# REQUIRED WORK
No pictures belong in the copy. Retype exactly, and only, the stretch of lines below from the one with "white shoe: 7 -> 6" through the one with "white candle: 2 -> 3".

[Object change listings]

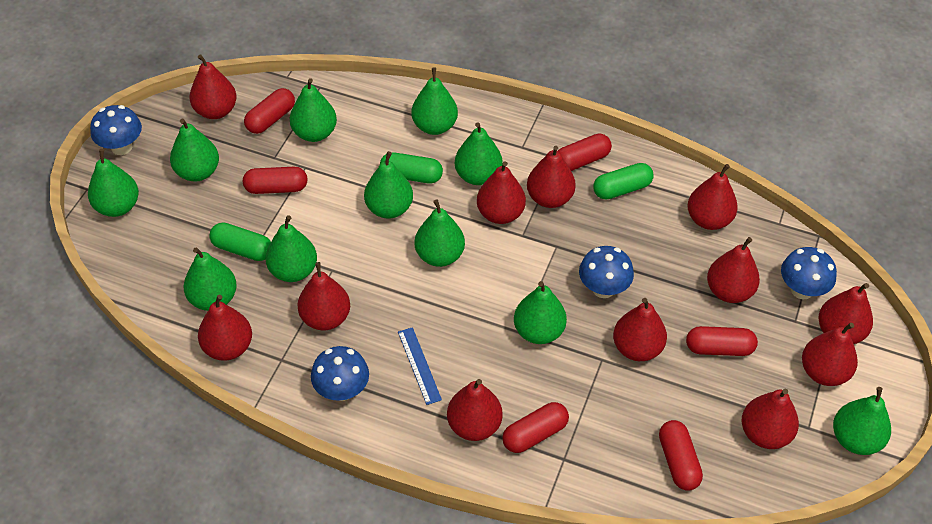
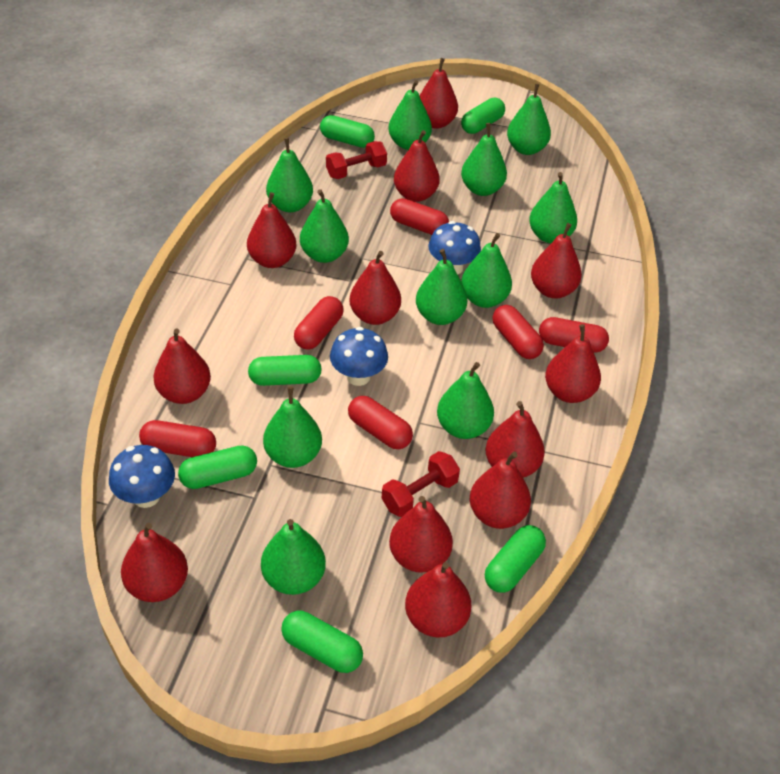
blue mushroom: 4 -> 3
blue ruler: 1 -> 0
green capsule: 3 -> 6
red dumbbell: 0 -> 2

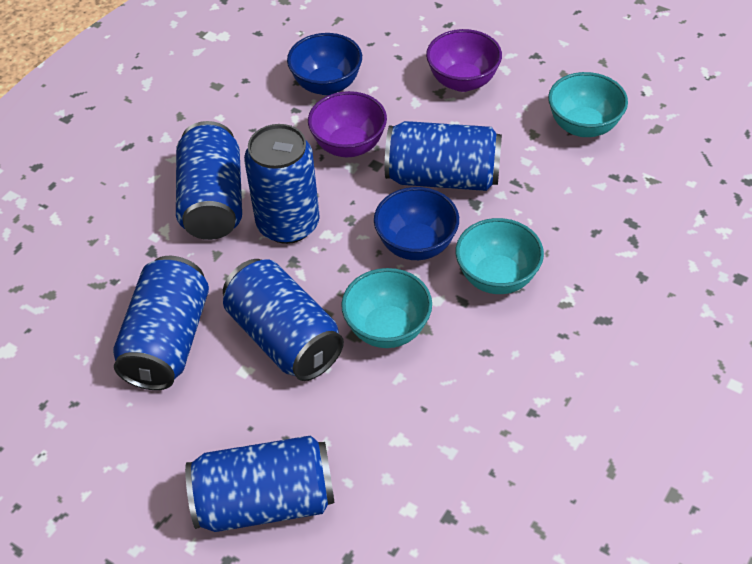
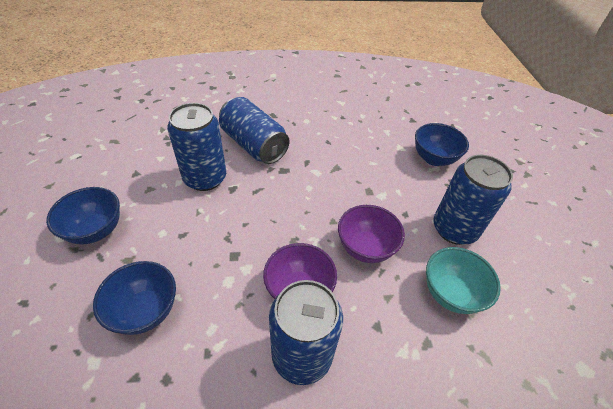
blue bowl: 2 -> 3
blue can: 6 -> 4
turquoise bowl: 3 -> 1

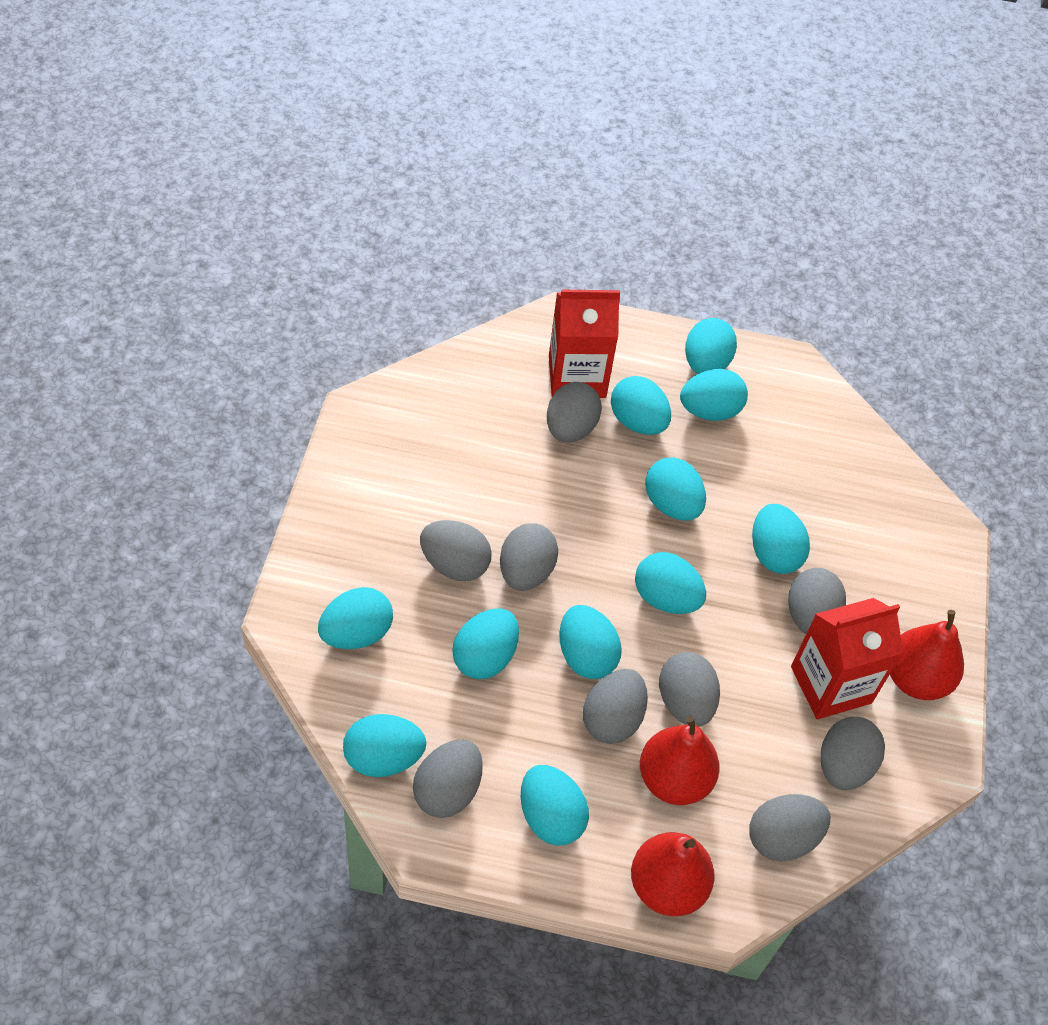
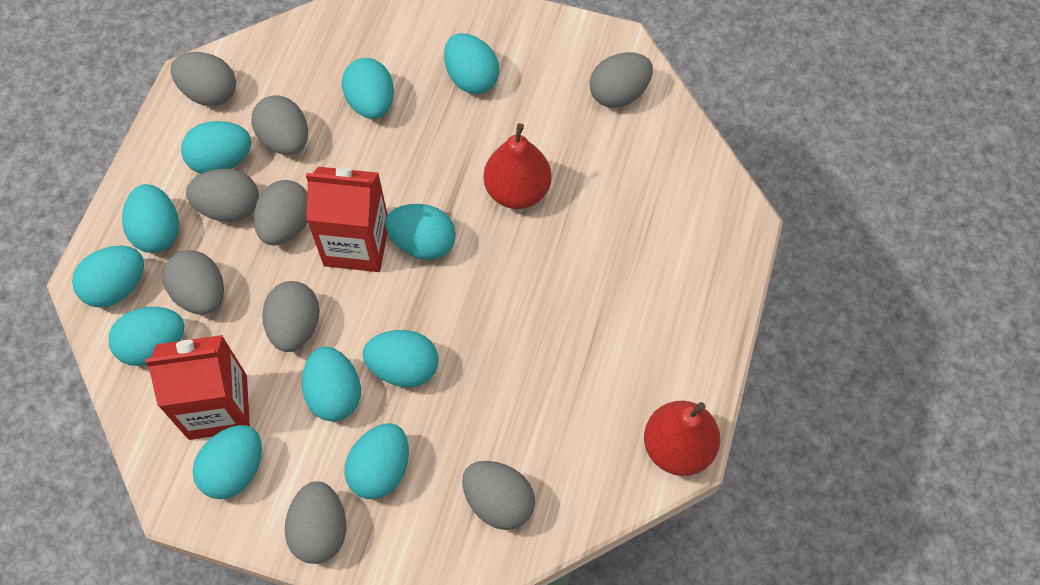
red pear: 3 -> 2

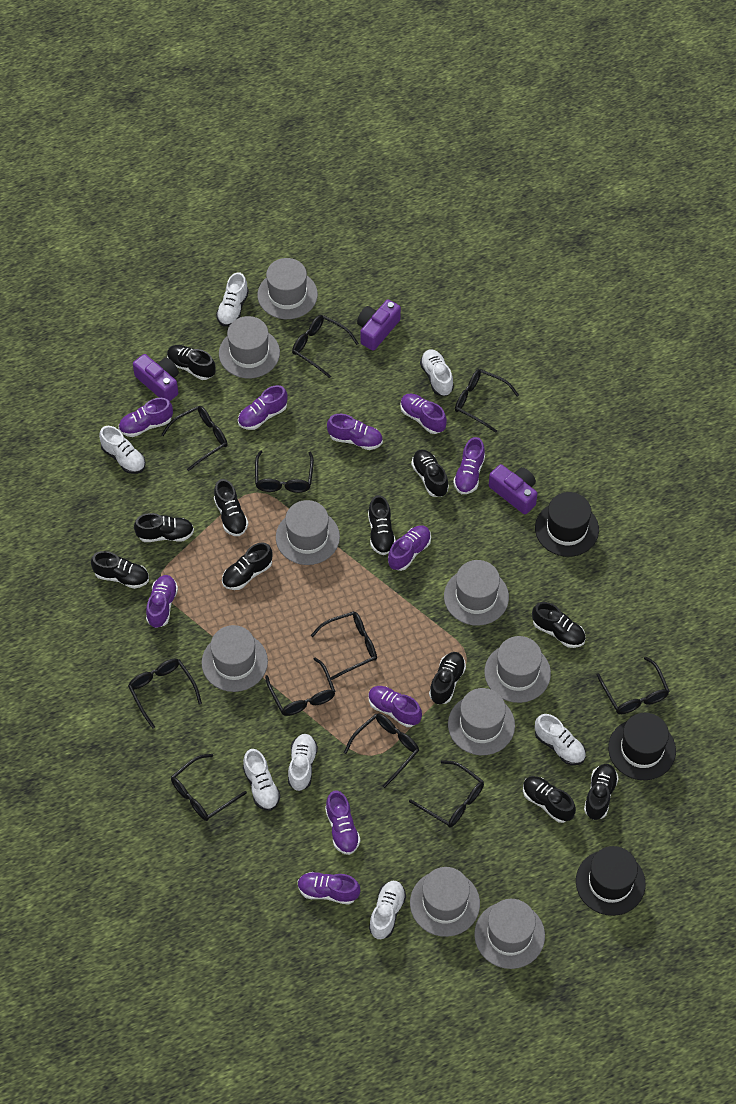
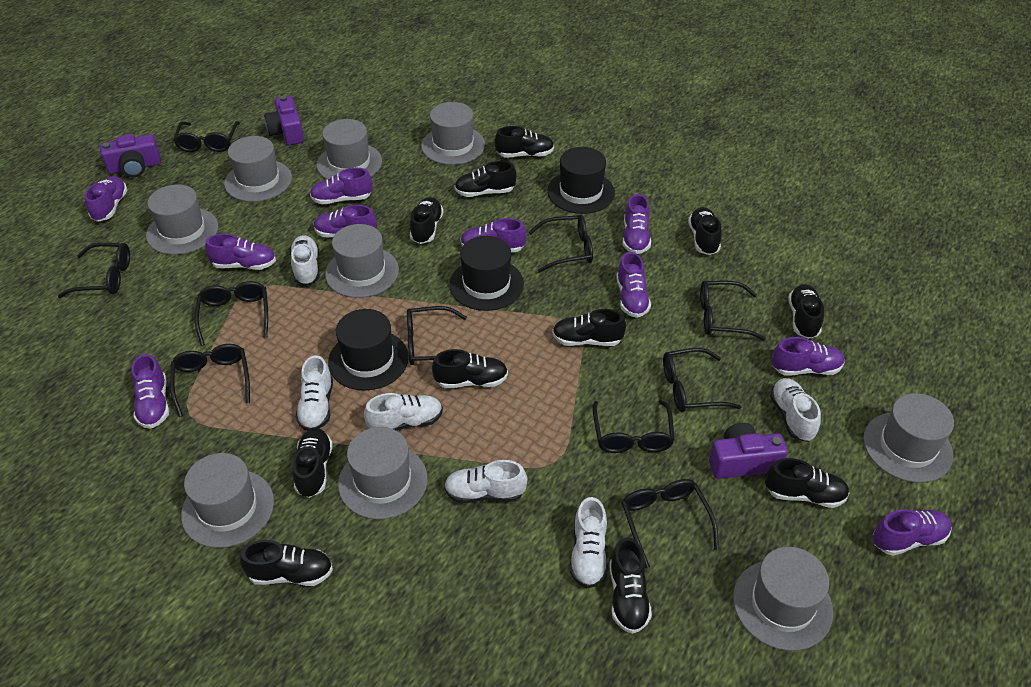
black glasses: 11 -> 10
white shoe: 7 -> 6

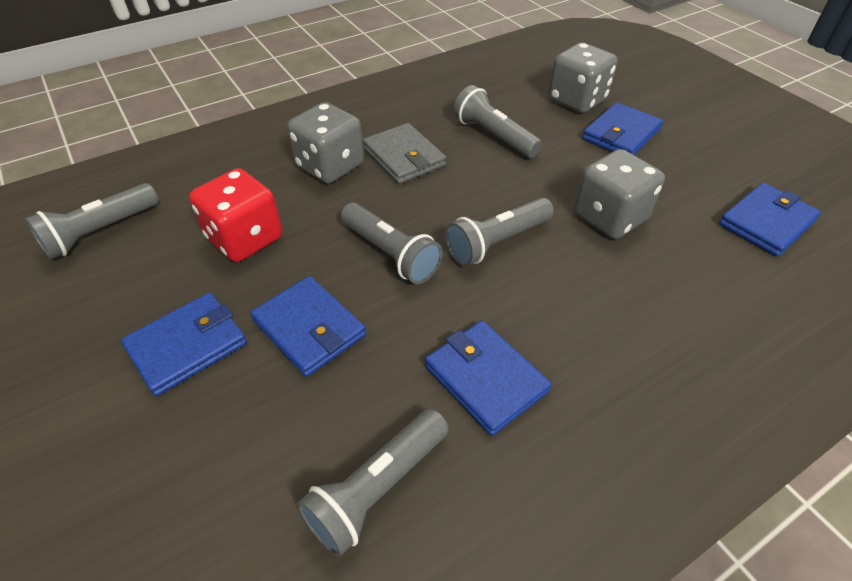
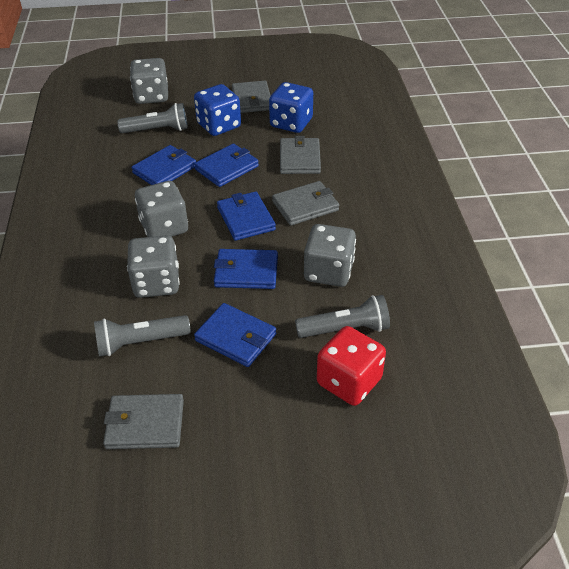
blue dice: 0 -> 2
grey dice: 3 -> 4
grey flashlight: 5 -> 3
grey wallet: 1 -> 4

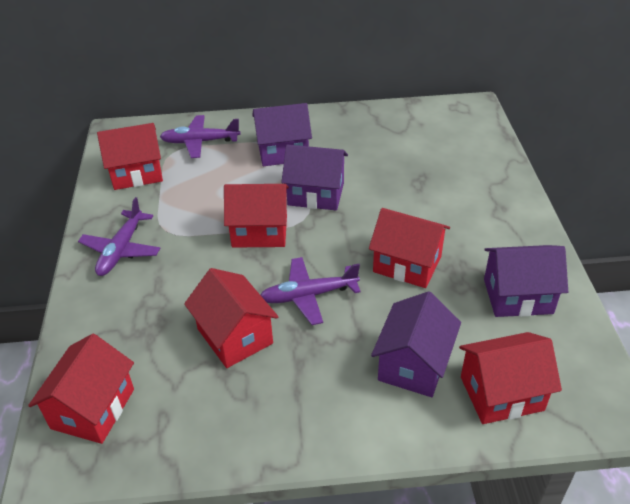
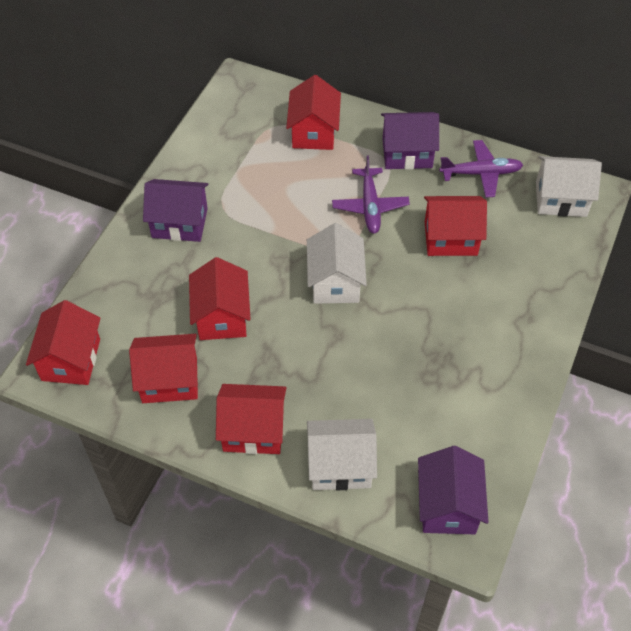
purple house: 4 -> 3
purple plane: 3 -> 2
white house: 0 -> 3

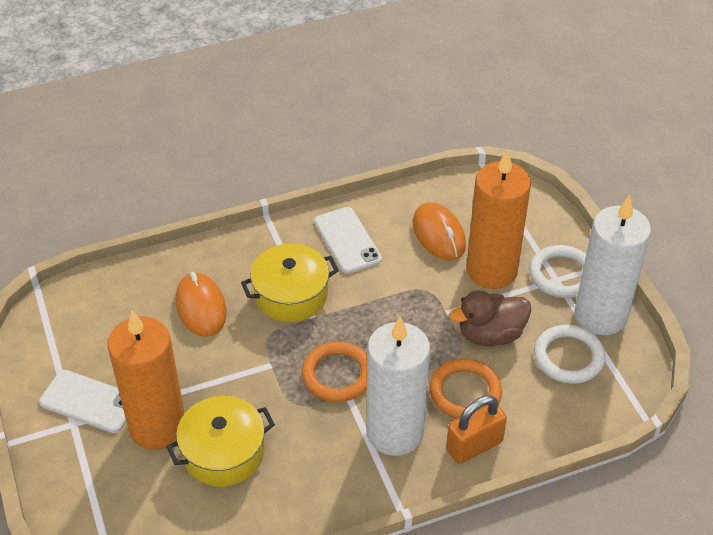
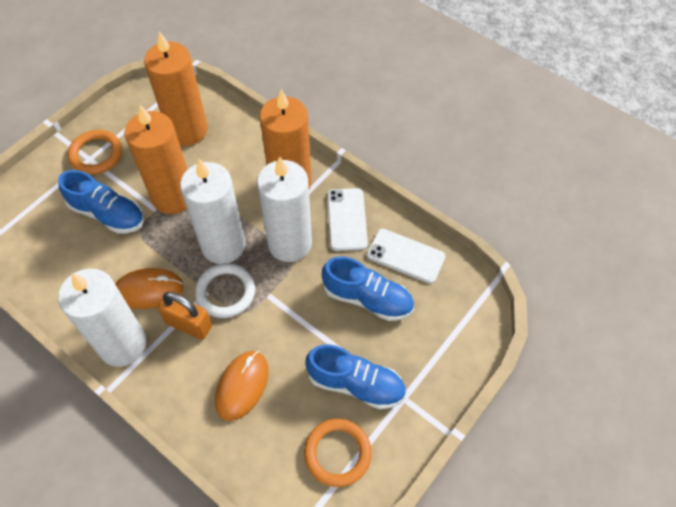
blue shoe: 0 -> 3
brown duck: 1 -> 0
orange candle: 2 -> 3
white candle: 2 -> 3
white ring: 2 -> 1
yellow pot: 2 -> 0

# ANSWER BOX
white shoe: 7 -> 6

blue dice: 0 -> 2
grey dice: 3 -> 4
grey flashlight: 5 -> 3
grey wallet: 1 -> 4

purple house: 4 -> 3
purple plane: 3 -> 2
white house: 0 -> 3

blue shoe: 0 -> 3
brown duck: 1 -> 0
orange candle: 2 -> 3
white candle: 2 -> 3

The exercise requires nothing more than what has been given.